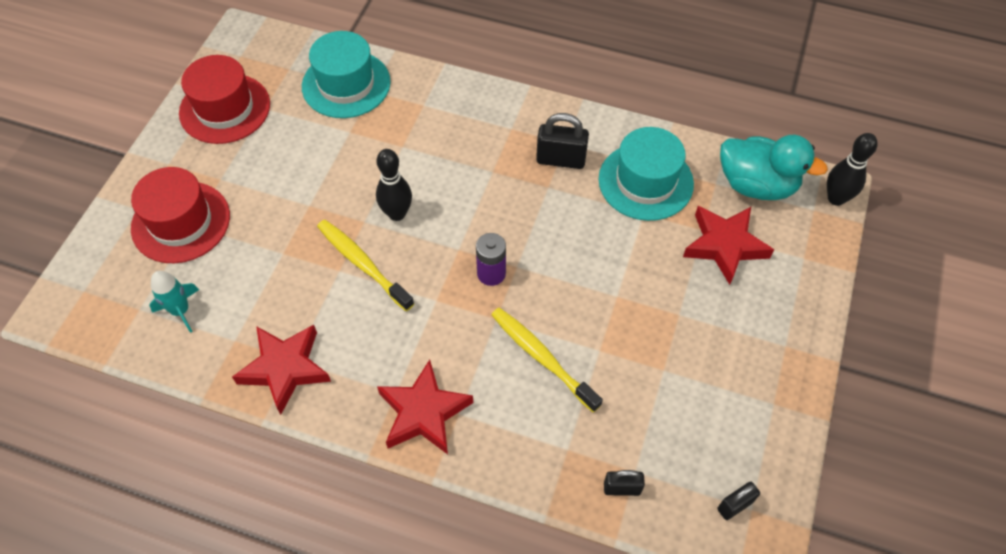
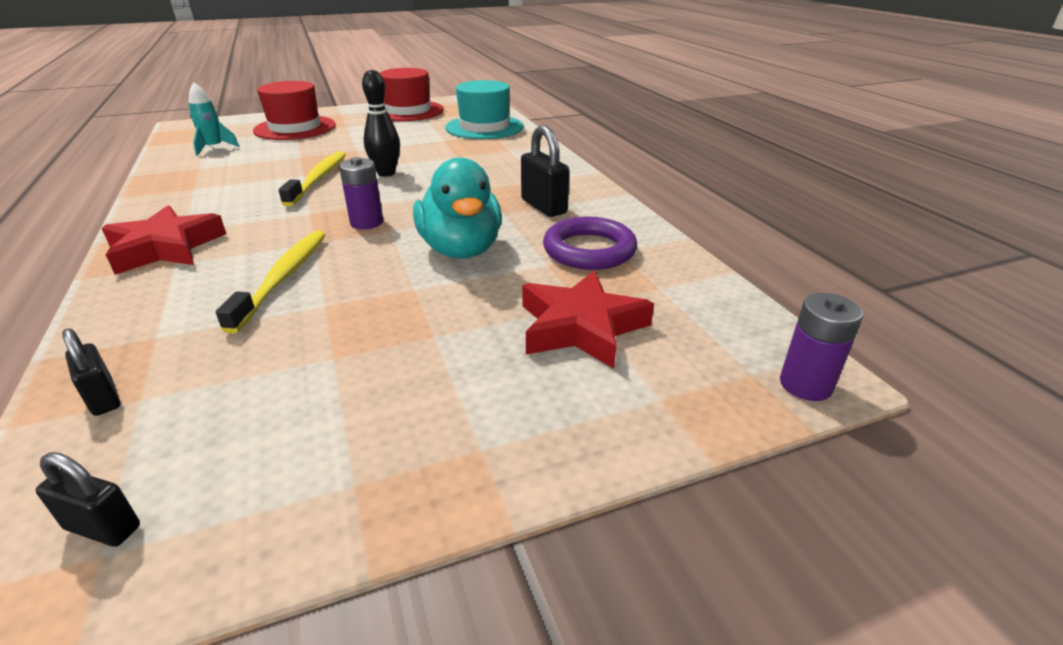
camera: 50 degrees right, 25 degrees down
(285, 369) = (181, 188): red star -> none
(645, 181) = (589, 250): turquoise hat -> purple ring
(756, 185) = (706, 314): turquoise duck -> turquoise duck (461, 250)
(836, 198) = (805, 385): black bowling pin -> purple battery

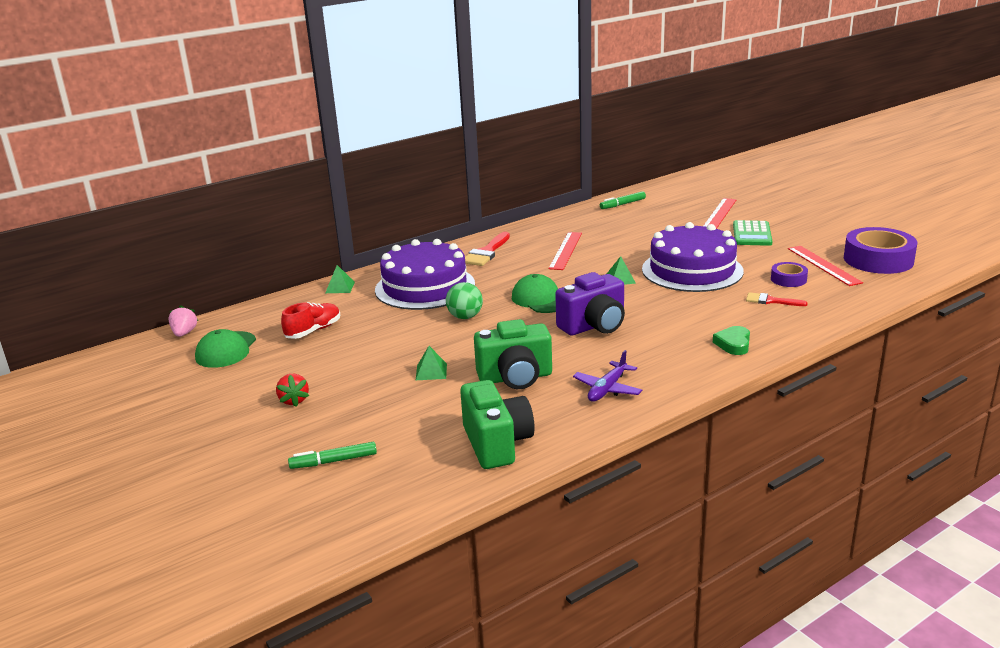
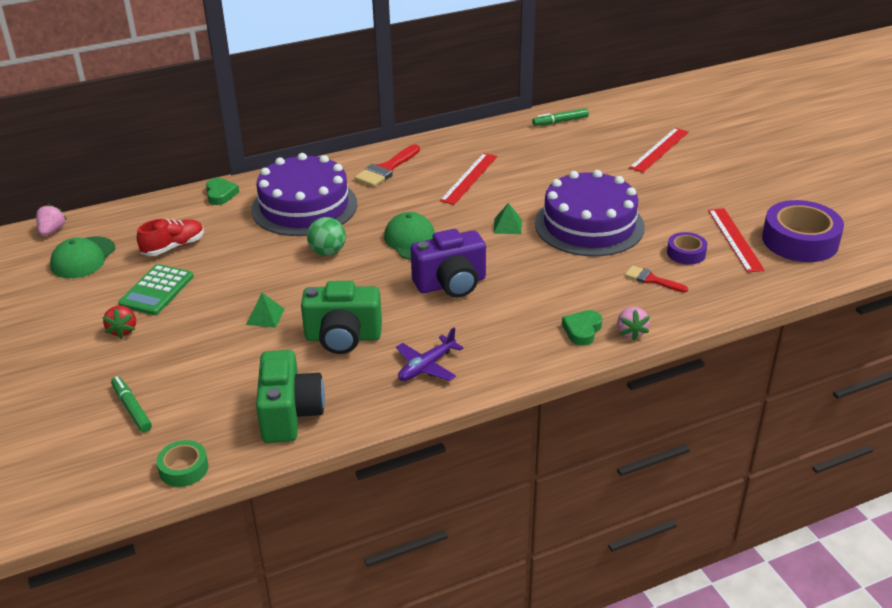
camera: 10 degrees right, 10 degrees up
(334, 461) = (132, 408): green marker -> green marker turned 60 degrees clockwise
(340, 287) = (220, 194): green pyramid -> green heart
(412, 503) = (183, 469): none -> green tape
(752, 234) = (680, 184): green calculator -> green calculator (157, 290)
(777, 340) = (631, 332): none -> pink strawberry

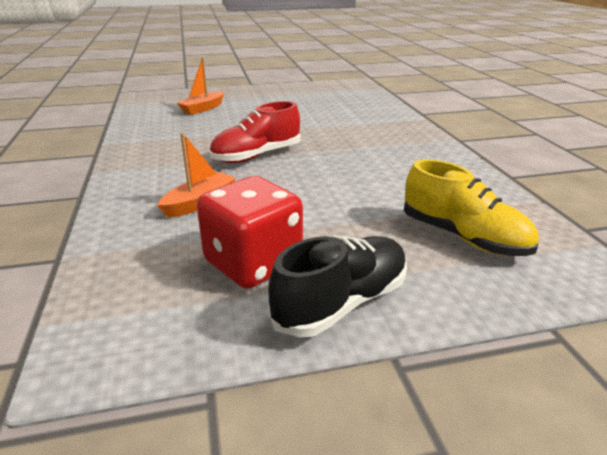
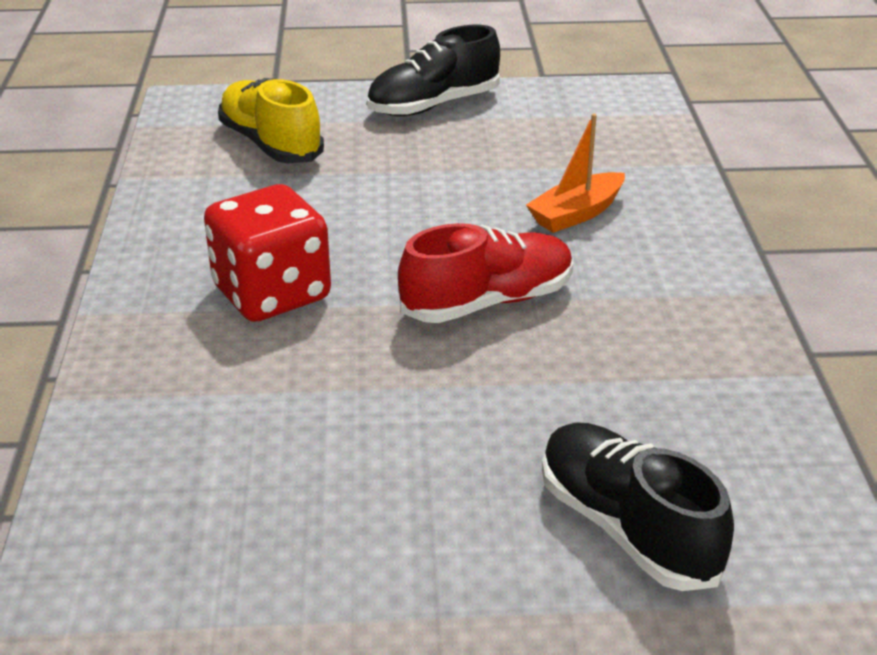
camera: 170 degrees left, 5 degrees up
(203, 108) = (627, 528): orange boat -> black shoe
(253, 263) = (508, 139): red dice -> red dice (272, 294)

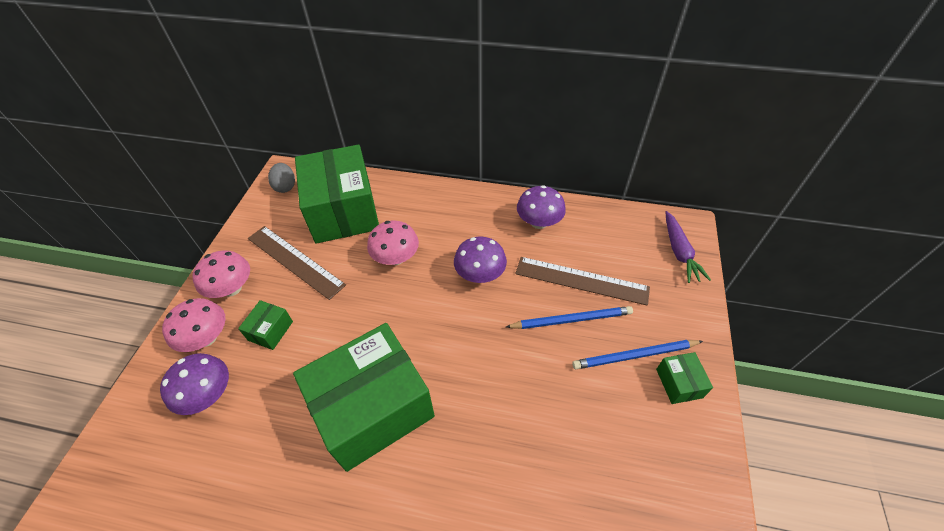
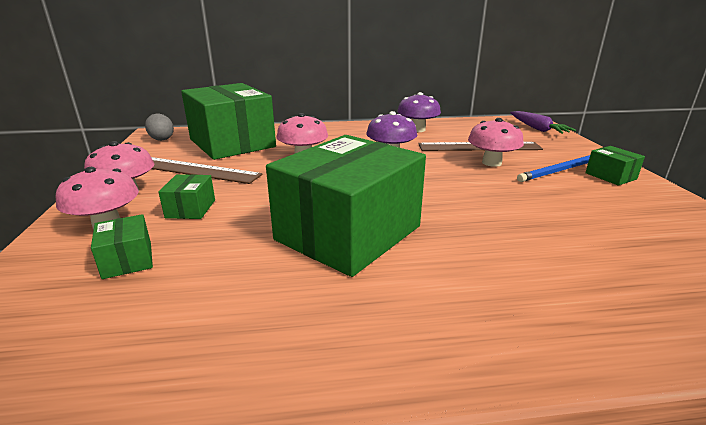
camera: 20 degrees left, 25 degrees down
(208, 394) = (128, 260): purple mushroom -> green box
(571, 319) = (491, 163): blue pencil -> pink mushroom

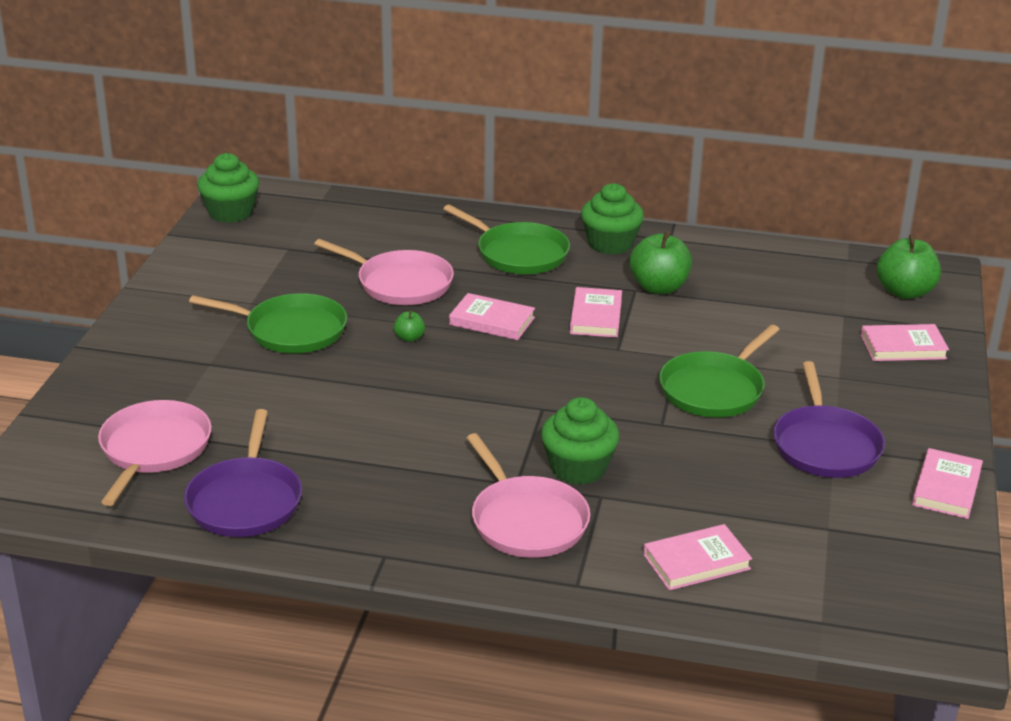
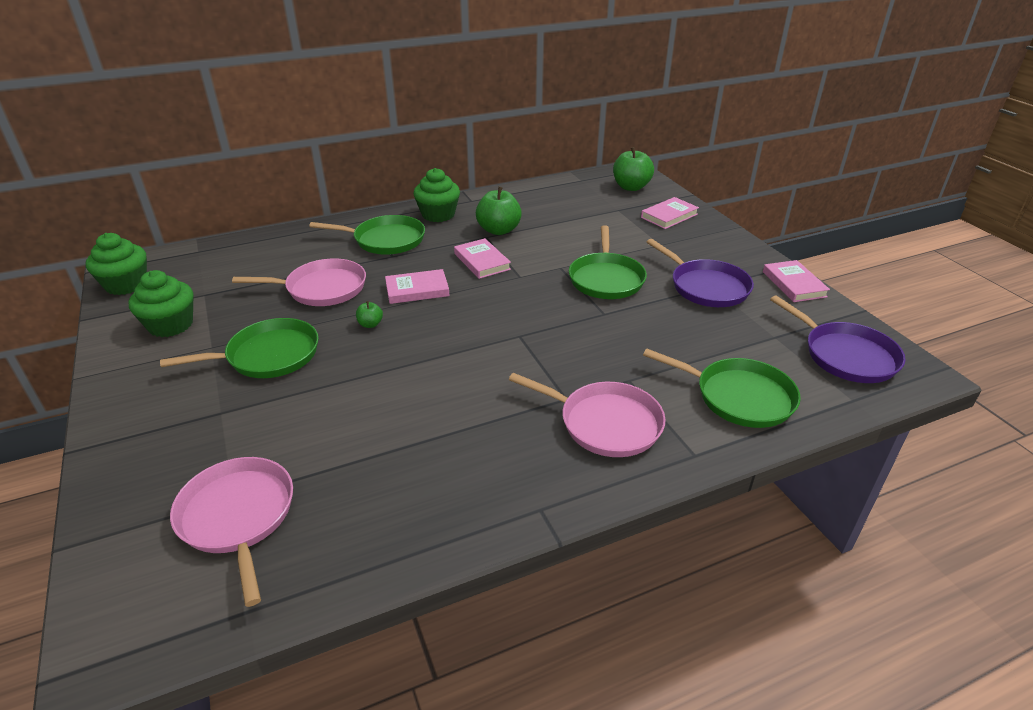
camera: 35 degrees left, 5 degrees up
(245, 501) = (374, 522): purple pan -> purple pan (846, 355)
(578, 468) = (591, 367): green cupcake -> green cupcake (171, 325)
(696, 562) = (739, 397): pink book -> green pan

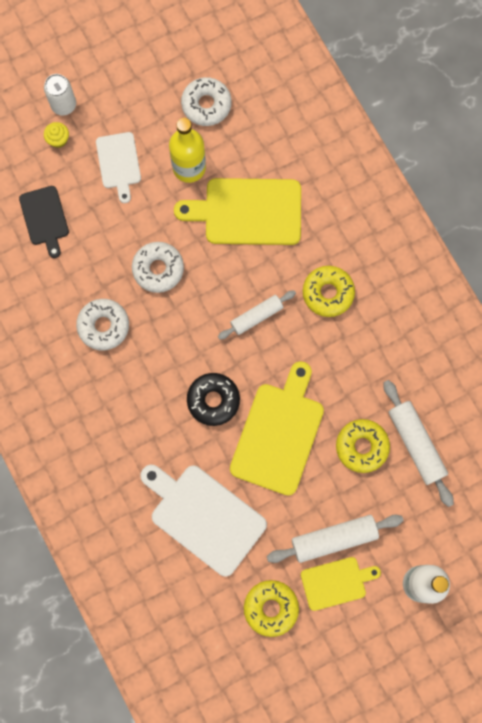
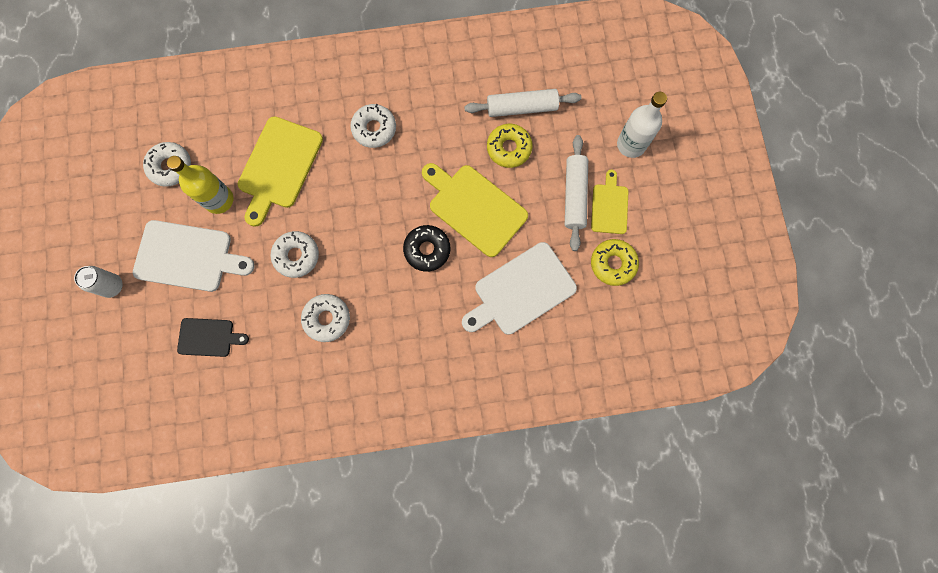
camera: 70 degrees left, 0 degrees up
(58, 139) = (142, 301): yellow cupcake -> none
(119, 163) = (188, 257): white cutting board -> white cutting board, size x1.73
(256, 316) = (370, 191): white rolling pin -> none
(328, 293) = (374, 129): yellow donut -> white donut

▶ Exercise: The records must come back exactly, with their pictures removed.

▶ Task solution:
camera: 50 degrees right, 25 degrees down
(285, 369) = (181, 188): red star -> none
(645, 181) = (589, 250): turquoise hat -> purple ring
(756, 185) = (706, 314): turquoise duck -> turquoise duck (461, 250)
(836, 198) = (805, 385): black bowling pin -> purple battery

camera: 10 degrees right, 10 degrees up
(334, 461) = (132, 408): green marker -> green marker turned 60 degrees clockwise
(340, 287) = (220, 194): green pyramid -> green heart
(412, 503) = (183, 469): none -> green tape
(752, 234) = (680, 184): green calculator -> green calculator (157, 290)
(777, 340) = (631, 332): none -> pink strawberry

camera: 170 degrees left, 5 degrees up
(203, 108) = (627, 528): orange boat -> black shoe
(253, 263) = (508, 139): red dice -> red dice (272, 294)

camera: 20 degrees left, 25 degrees down
(208, 394) = (128, 260): purple mushroom -> green box
(571, 319) = (491, 163): blue pencil -> pink mushroom

camera: 35 degrees left, 5 degrees up
(245, 501) = (374, 522): purple pan -> purple pan (846, 355)
(578, 468) = (591, 367): green cupcake -> green cupcake (171, 325)
(696, 562) = (739, 397): pink book -> green pan

camera: 70 degrees left, 0 degrees up
(58, 139) = (142, 301): yellow cupcake -> none
(119, 163) = (188, 257): white cutting board -> white cutting board, size x1.73
(256, 316) = (370, 191): white rolling pin -> none
(328, 293) = (374, 129): yellow donut -> white donut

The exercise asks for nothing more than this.